Please output every entry below exactly as written, leaving out any pictures.

--- Materials provided Enclosed Below ---

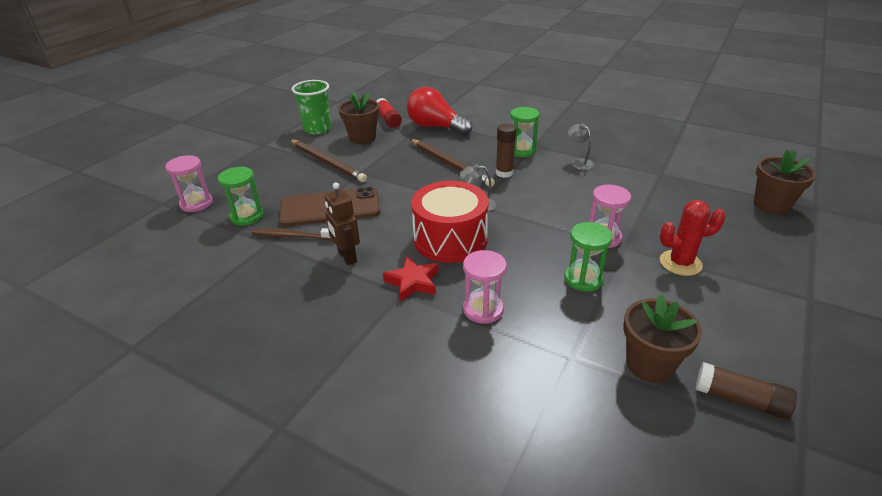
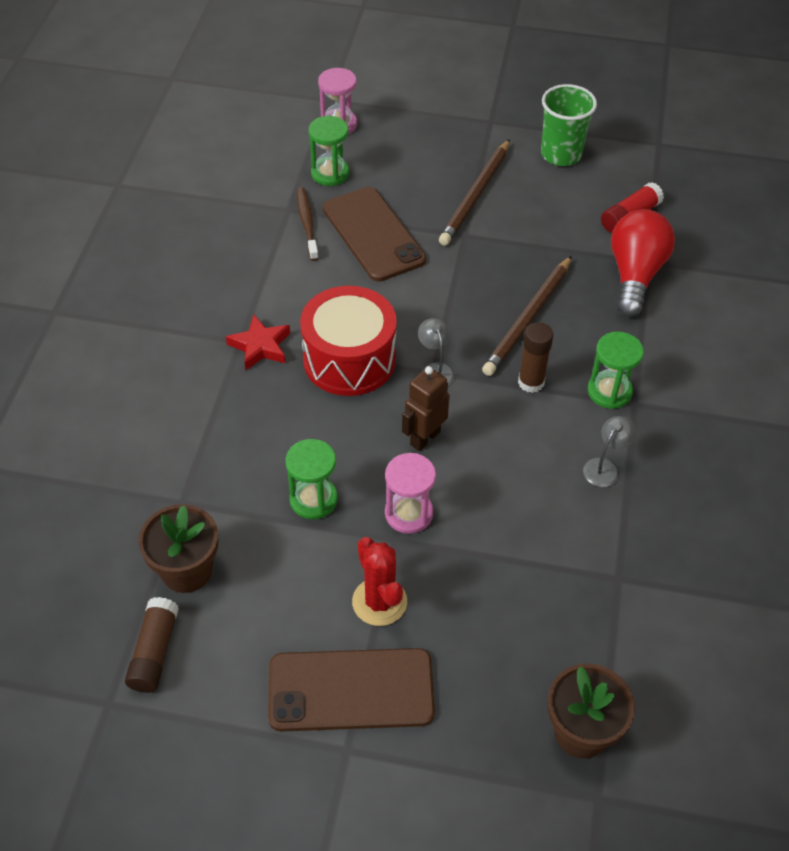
camera: 70 degrees right, 15 degrees up
(347, 257) = (285, 279): brown robot -> brown robot (424, 438)
(362, 138) = (559, 207): brown flower pot -> none
(483, 309) = (233, 415): pink hourglass -> none
(759, 289) = (351, 690): none -> brown phone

--- End of Enclosed Materials provided ---

» Answer below
camera: 70 degrees right, 15 degrees up
(347, 257) = (285, 279): brown robot -> brown robot (424, 438)
(362, 138) = (559, 207): brown flower pot -> none
(483, 309) = (233, 415): pink hourglass -> none
(759, 289) = (351, 690): none -> brown phone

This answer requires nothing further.